*Working data*:

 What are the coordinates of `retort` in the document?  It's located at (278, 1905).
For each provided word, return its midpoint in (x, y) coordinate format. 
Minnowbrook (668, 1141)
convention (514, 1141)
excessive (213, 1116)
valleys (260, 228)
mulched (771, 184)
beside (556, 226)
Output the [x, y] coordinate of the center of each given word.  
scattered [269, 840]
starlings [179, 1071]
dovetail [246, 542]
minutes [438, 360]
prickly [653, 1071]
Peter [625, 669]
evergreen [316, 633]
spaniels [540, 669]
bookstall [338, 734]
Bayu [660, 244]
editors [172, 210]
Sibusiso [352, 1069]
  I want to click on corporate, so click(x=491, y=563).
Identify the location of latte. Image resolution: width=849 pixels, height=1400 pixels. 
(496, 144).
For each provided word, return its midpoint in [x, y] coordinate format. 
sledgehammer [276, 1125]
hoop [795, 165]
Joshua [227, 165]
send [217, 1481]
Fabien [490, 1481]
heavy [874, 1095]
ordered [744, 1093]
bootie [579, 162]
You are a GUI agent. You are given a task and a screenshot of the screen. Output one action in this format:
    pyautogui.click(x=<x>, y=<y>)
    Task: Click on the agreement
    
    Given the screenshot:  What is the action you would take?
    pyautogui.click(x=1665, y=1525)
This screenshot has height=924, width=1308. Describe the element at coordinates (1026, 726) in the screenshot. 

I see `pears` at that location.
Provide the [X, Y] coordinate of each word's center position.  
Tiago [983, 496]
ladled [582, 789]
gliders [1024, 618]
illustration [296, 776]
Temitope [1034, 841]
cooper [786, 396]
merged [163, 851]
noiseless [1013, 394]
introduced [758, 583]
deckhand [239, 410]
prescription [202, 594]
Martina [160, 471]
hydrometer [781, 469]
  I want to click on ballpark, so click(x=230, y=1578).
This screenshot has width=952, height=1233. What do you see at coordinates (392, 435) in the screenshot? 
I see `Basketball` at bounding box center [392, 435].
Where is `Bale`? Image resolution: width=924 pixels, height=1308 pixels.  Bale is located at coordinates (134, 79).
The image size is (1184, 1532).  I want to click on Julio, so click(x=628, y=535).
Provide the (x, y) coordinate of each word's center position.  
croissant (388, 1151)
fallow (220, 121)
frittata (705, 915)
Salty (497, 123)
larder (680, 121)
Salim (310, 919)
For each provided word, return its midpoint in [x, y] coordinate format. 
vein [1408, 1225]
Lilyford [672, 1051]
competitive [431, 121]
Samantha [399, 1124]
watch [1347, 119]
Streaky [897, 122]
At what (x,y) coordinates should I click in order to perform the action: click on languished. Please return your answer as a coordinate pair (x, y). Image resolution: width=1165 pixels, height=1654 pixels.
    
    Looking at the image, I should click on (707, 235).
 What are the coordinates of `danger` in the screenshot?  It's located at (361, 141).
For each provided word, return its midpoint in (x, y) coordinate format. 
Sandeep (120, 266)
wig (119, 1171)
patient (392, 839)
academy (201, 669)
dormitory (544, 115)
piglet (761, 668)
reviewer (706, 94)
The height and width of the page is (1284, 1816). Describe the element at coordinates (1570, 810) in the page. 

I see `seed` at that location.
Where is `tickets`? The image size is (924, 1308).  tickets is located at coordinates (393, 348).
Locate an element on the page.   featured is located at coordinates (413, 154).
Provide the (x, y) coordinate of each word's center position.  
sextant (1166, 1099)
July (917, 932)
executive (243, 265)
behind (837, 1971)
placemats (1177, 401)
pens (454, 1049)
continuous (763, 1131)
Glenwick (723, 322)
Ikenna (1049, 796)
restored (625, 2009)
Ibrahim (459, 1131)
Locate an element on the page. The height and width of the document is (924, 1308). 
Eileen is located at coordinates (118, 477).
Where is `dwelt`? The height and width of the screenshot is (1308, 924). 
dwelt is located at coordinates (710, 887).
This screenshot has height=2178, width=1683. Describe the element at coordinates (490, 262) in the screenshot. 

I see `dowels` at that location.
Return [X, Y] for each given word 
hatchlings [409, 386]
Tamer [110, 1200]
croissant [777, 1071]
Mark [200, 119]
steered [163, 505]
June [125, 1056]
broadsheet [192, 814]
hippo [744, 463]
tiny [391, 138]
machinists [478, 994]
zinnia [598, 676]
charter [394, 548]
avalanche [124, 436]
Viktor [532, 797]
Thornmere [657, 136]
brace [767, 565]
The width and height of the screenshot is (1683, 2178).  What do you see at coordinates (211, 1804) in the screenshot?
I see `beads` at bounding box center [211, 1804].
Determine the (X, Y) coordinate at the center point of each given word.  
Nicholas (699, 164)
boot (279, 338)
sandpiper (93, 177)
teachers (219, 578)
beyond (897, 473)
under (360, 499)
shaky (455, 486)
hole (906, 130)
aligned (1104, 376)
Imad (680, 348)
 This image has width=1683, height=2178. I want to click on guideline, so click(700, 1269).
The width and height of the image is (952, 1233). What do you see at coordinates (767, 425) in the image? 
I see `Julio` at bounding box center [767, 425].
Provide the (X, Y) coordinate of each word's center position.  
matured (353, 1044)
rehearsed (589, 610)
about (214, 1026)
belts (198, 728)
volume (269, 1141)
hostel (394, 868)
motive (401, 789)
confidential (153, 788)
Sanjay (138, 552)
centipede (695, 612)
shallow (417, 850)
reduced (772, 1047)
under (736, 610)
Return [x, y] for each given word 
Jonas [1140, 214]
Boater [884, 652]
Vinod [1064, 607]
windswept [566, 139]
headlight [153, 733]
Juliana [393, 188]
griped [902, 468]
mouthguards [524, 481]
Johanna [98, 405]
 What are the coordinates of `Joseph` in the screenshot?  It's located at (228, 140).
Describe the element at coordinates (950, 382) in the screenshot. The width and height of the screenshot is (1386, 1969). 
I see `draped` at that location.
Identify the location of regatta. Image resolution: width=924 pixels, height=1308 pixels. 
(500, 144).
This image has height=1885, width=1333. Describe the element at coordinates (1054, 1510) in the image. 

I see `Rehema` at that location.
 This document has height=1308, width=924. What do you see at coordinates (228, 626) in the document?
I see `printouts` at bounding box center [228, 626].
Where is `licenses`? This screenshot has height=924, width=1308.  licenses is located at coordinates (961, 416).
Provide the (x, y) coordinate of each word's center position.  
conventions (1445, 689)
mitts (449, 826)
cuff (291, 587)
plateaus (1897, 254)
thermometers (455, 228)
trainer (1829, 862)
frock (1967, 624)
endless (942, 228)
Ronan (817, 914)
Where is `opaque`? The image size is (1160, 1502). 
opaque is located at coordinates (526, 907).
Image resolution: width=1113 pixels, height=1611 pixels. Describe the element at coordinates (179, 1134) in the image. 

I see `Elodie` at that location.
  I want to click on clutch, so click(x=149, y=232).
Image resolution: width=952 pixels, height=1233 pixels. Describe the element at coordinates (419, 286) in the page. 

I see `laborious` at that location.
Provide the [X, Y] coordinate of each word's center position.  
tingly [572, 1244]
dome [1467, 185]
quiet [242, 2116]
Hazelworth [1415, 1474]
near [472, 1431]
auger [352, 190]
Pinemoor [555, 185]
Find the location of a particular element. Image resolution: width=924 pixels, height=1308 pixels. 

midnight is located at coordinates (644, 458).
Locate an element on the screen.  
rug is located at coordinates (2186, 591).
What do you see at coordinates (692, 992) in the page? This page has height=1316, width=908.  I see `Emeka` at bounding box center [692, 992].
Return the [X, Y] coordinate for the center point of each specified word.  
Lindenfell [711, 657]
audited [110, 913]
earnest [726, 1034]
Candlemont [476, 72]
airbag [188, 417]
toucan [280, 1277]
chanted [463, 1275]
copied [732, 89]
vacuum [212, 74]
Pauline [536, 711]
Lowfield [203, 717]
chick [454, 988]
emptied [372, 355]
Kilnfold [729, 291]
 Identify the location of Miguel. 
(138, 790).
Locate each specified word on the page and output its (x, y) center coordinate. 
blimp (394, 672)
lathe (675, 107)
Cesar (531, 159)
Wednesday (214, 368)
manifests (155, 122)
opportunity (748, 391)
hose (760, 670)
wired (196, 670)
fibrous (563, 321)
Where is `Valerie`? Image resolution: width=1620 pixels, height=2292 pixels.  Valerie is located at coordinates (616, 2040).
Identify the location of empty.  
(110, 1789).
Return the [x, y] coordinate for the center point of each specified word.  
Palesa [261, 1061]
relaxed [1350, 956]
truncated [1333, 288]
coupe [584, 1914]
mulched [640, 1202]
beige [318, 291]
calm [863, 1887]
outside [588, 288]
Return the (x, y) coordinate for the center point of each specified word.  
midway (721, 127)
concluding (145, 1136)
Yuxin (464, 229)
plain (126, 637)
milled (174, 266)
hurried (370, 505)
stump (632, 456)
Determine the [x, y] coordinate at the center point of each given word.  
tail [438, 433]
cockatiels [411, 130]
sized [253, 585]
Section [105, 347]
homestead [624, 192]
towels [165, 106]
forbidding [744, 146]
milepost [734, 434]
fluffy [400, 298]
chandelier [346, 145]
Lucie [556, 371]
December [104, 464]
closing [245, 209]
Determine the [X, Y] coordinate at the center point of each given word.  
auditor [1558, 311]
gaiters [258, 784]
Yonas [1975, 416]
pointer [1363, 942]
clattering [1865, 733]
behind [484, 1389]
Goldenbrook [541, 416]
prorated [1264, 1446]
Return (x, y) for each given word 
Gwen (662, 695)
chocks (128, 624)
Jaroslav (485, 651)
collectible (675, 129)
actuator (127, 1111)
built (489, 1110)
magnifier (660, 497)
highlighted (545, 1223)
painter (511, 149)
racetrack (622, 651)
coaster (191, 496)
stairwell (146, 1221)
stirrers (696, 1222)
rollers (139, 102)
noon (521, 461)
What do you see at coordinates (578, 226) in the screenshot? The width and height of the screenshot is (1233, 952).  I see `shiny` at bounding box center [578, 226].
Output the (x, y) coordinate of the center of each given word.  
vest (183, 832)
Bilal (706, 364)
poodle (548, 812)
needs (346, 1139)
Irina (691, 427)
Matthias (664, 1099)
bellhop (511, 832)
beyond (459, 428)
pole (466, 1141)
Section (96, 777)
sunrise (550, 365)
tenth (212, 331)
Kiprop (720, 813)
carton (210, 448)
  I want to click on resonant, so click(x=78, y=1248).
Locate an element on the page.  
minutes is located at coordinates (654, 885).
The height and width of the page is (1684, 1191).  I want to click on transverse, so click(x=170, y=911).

*Do this*: Switch "screenshot" to "page" in the lines that begin with the one containing "under (360, 499)" and end with the one containing "(500, 144).", and write out only those lines, leaving everything else unchanged.

*Final answer*:
under (360, 499)
shaky (455, 486)
hole (906, 130)
aligned (1104, 376)
Imad (680, 348)
 This image has width=1683, height=2178. I want to click on guideline, so click(700, 1269).
The width and height of the image is (952, 1233). What do you see at coordinates (767, 425) in the image? 
I see `Julio` at bounding box center [767, 425].
Provide the (X, Y) coordinate of each word's center position.  
matured (353, 1044)
rehearsed (589, 610)
about (214, 1026)
belts (198, 728)
volume (269, 1141)
hostel (394, 868)
motive (401, 789)
confidential (153, 788)
Sanjay (138, 552)
centipede (695, 612)
shallow (417, 850)
reduced (772, 1047)
under (736, 610)
Return [x, y] for each given word 
Jonas [1140, 214]
Boater [884, 652]
Vinod [1064, 607]
windswept [566, 139]
headlight [153, 733]
Juliana [393, 188]
griped [902, 468]
mouthguards [524, 481]
Johanna [98, 405]
 What are the coordinates of `Joseph` in the page?  It's located at (228, 140).
Describe the element at coordinates (950, 382) in the page. The width and height of the page is (1386, 1969). 
I see `draped` at that location.
Identify the location of regatta. Image resolution: width=924 pixels, height=1308 pixels. 
(500, 144).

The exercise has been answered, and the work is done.